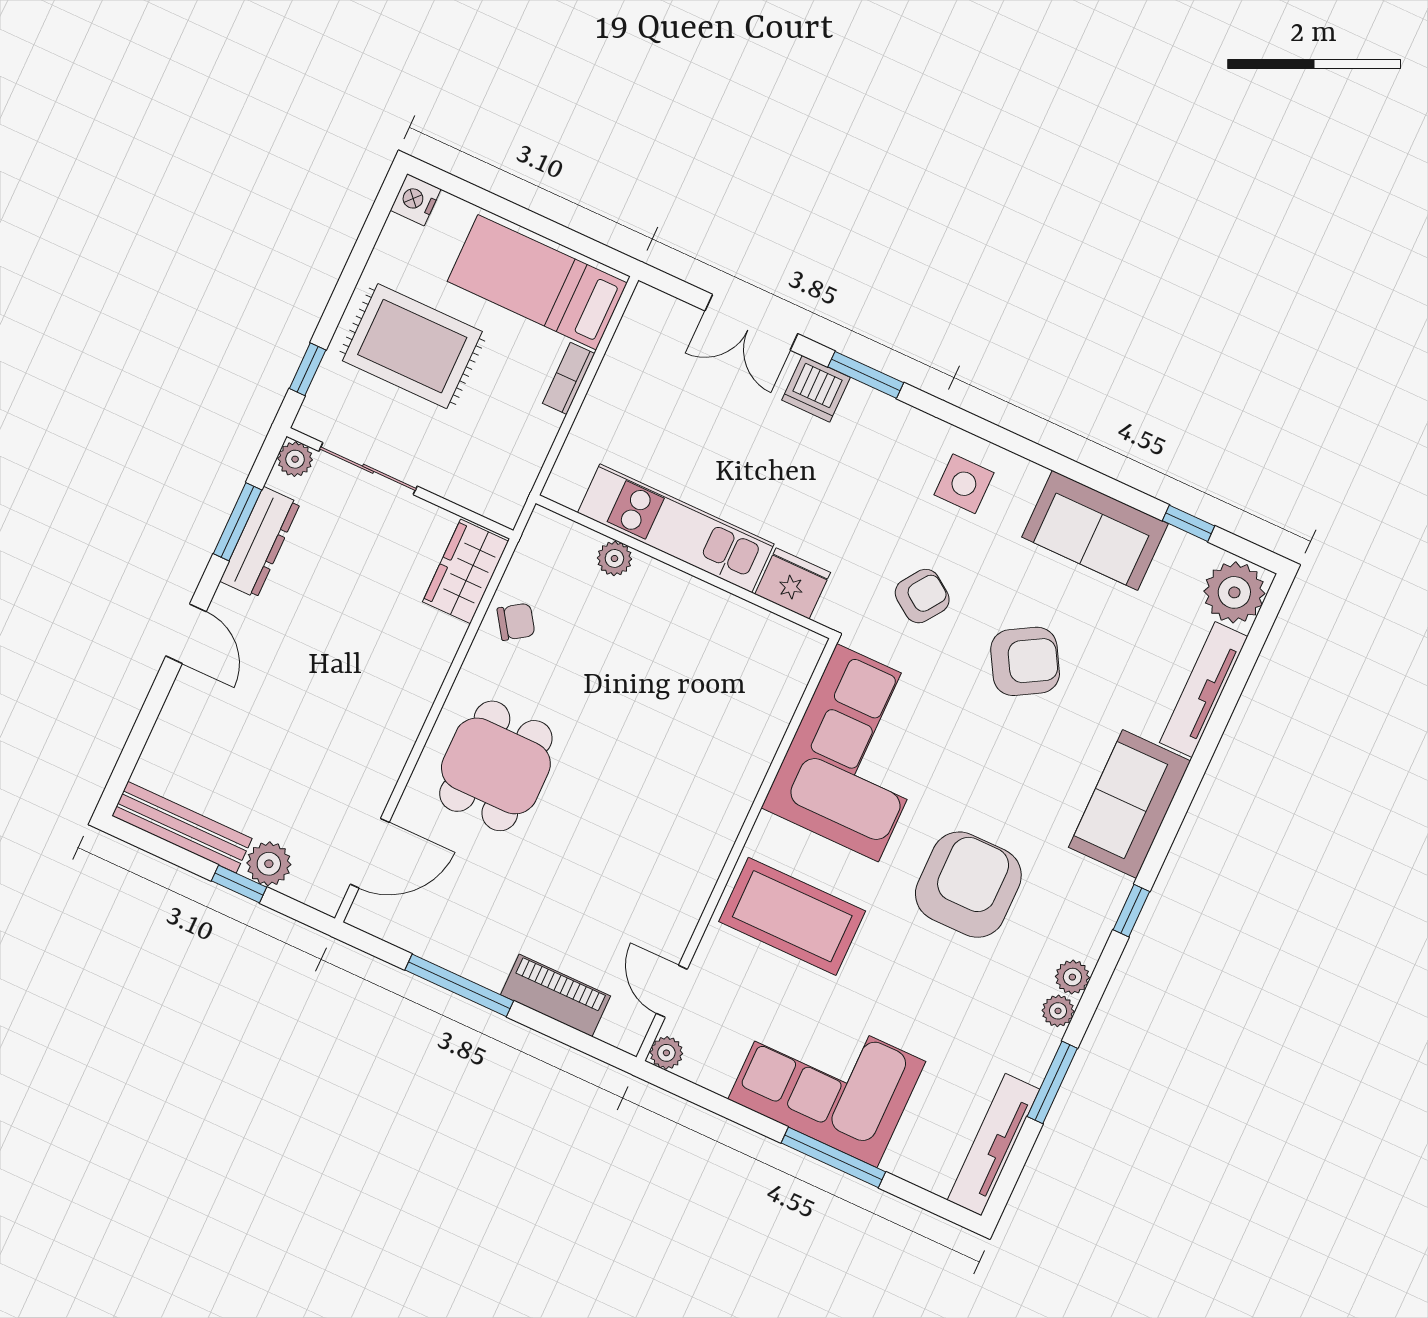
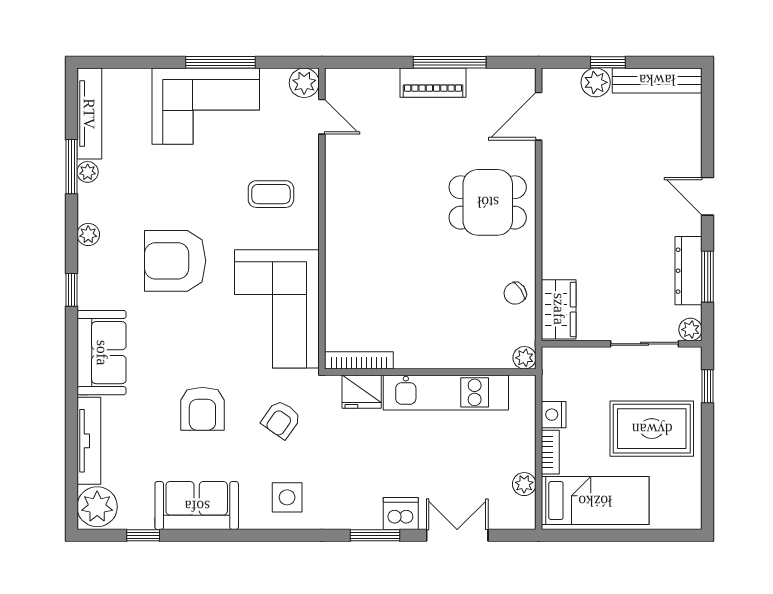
nightstand: (416, 200) -> (554, 415), moved, turned 180
plant: (625, 350) -> (524, 484), added
plant: (614, 558) -> (524, 358), moved
bookcase: (776, 628) -> (359, 360), added
armchair: (1025, 661) -> (202, 409), turned -60
dining table: (496, 766) -> (488, 202), turned 90
armchair: (968, 885) -> (175, 261), turned 90
coffee table: (792, 916) -> (271, 194), width x0.54, depth x0.58
piano: (556, 995) -> (433, 83), moved
plant: (1058, 1011) -> (88, 172), moved
plant: (666, 1053) -> (304, 83), width x1.38, depth x1.38
window: (833, 1157) -> (220, 62), moved

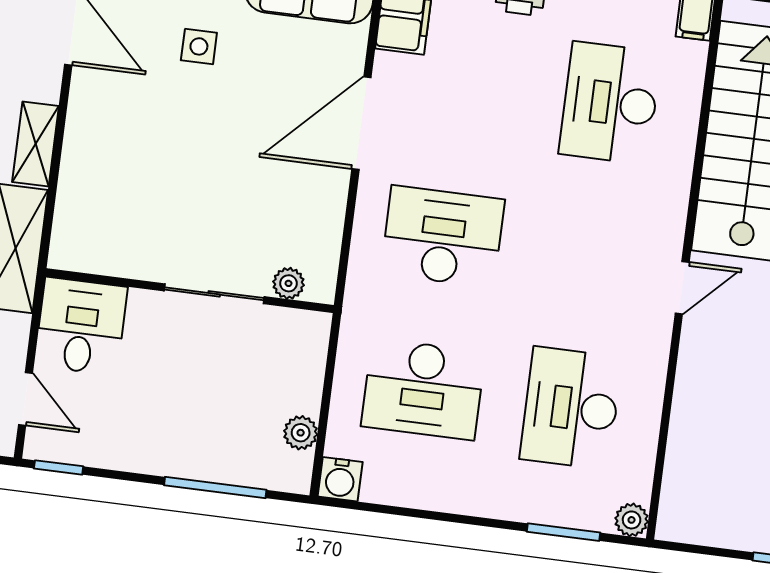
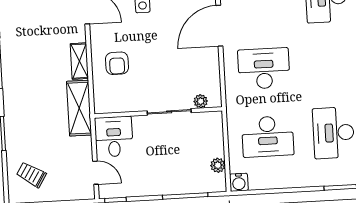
armchair: (118, 164) -> (117, 63), added

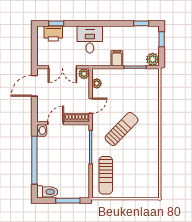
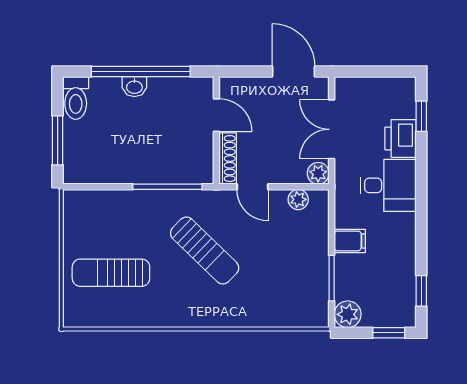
printer: (53, 34) -> (401, 139), moved
washbasin: (42, 130) -> (134, 87), moved
sun lounger: (106, 175) -> (111, 273), moved

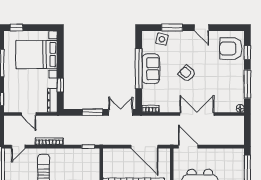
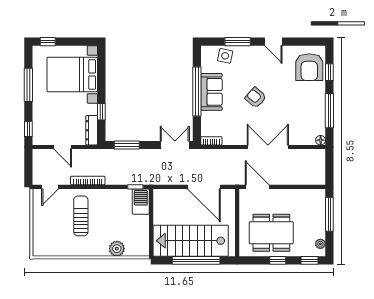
armchair: (231, 48) -> (309, 67), turned -90
window: (93, 112) -> (127, 145), moved
barbecue: (93, 159) -> (141, 202), added

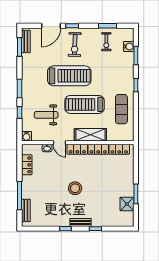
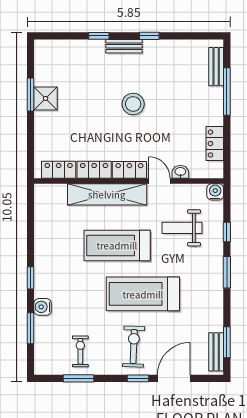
water cooler: (129, 46) -> (43, 307), moved
treadmill: (85, 104) -> (117, 245), turned 180
exercise mat: (121, 109) -> (55, 238), removed
weight bench: (46, 115) -> (182, 228), turned 180
shelving: (90, 135) -> (107, 194), width x1.47
shower: (127, 204) -> (46, 99), moved

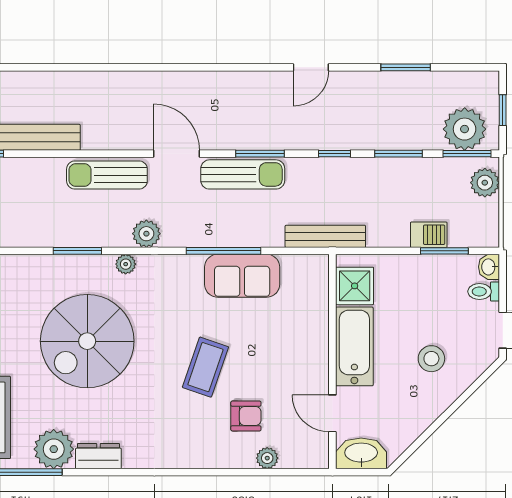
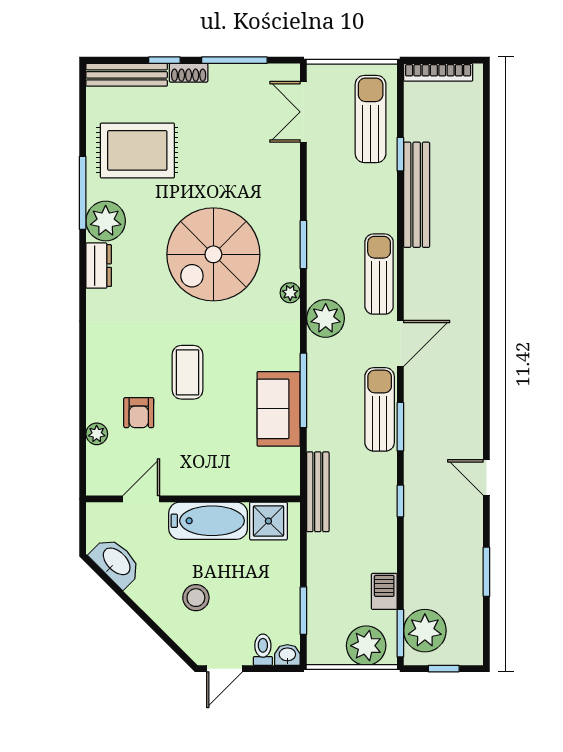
window: (398, 154) -> (400, 565), removed
sun lounger: (243, 174) -> (380, 409), turned 180
plant: (485, 183) -> (366, 646), width x1.36, depth x1.36
plant: (146, 234) -> (326, 318), width x1.36, depth x1.36
barbecue: (429, 235) -> (384, 591), moved, turned 180
spiral stairs: (87, 341) -> (213, 254), turned -90
coffee table: (205, 367) -> (187, 372), turned 71
washbasin: (361, 453) -> (116, 562), moved, turned -45

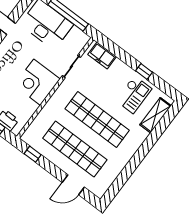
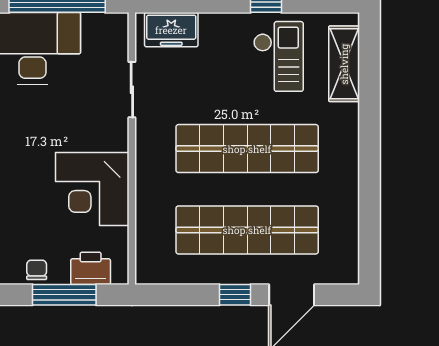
corner desk: (37, 82) -> (92, 189), moved
window: (33, 154) -> (235, 295), moved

▸ Directions
Images in the data above are to be skipped. Retype all other material exactly.

▸ Answer to this problem
nightstand: (416, 200) -> (554, 415), moved, turned 180
plant: (625, 350) -> (524, 484), added
plant: (614, 558) -> (524, 358), moved
bookcase: (776, 628) -> (359, 360), added
armchair: (1025, 661) -> (202, 409), turned -60
dining table: (496, 766) -> (488, 202), turned 90
armchair: (968, 885) -> (175, 261), turned 90
coffee table: (792, 916) -> (271, 194), width x0.54, depth x0.58
piano: (556, 995) -> (433, 83), moved
plant: (1058, 1011) -> (88, 172), moved
plant: (666, 1053) -> (304, 83), width x1.38, depth x1.38
window: (833, 1157) -> (220, 62), moved

armchair: (118, 164) -> (117, 63), added

printer: (53, 34) -> (401, 139), moved
washbasin: (42, 130) -> (134, 87), moved
sun lounger: (106, 175) -> (111, 273), moved

armchair: (231, 48) -> (309, 67), turned -90
window: (93, 112) -> (127, 145), moved
barbecue: (93, 159) -> (141, 202), added

water cooler: (129, 46) -> (43, 307), moved
treadmill: (85, 104) -> (117, 245), turned 180
exercise mat: (121, 109) -> (55, 238), removed
weight bench: (46, 115) -> (182, 228), turned 180
shelving: (90, 135) -> (107, 194), width x1.47
shower: (127, 204) -> (46, 99), moved

window: (398, 154) -> (400, 565), removed
sun lounger: (243, 174) -> (380, 409), turned 180
plant: (485, 183) -> (366, 646), width x1.36, depth x1.36
plant: (146, 234) -> (326, 318), width x1.36, depth x1.36
barbecue: (429, 235) -> (384, 591), moved, turned 180
spiral stairs: (87, 341) -> (213, 254), turned -90
coffee table: (205, 367) -> (187, 372), turned 71
washbasin: (361, 453) -> (116, 562), moved, turned -45

corner desk: (37, 82) -> (92, 189), moved
window: (33, 154) -> (235, 295), moved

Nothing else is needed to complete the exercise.